══ Given records

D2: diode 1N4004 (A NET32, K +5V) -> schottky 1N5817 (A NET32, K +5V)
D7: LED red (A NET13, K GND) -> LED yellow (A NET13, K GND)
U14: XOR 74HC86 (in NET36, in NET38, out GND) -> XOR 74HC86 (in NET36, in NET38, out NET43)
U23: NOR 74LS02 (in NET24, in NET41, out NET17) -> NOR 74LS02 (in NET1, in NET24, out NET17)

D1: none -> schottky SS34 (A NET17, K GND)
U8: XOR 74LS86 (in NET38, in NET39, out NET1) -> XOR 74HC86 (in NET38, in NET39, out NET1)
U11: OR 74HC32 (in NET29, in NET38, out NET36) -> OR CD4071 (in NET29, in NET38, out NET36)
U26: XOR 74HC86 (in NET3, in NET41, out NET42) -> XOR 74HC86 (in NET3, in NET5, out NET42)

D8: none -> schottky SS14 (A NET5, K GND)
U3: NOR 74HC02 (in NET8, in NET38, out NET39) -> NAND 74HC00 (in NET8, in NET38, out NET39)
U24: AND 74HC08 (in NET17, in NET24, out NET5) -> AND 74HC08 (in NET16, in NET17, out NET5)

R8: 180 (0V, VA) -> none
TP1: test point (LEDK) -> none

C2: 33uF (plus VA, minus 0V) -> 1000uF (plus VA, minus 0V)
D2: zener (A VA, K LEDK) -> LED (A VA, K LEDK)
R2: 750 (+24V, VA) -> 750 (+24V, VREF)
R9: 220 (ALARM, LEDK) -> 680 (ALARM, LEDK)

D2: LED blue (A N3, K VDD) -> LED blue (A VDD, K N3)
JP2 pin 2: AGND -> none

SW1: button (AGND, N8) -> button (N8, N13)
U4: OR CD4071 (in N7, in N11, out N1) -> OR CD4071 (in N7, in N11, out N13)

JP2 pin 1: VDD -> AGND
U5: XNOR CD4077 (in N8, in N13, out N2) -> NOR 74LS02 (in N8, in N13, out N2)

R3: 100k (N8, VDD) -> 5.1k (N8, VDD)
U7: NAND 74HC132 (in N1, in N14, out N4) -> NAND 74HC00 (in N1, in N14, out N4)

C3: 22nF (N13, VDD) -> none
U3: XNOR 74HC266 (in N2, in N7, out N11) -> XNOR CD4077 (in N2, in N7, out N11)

════

Try it —
Your answer must be a single number: the count of lines in the data that contain the string "LEDK".

Answer section —
3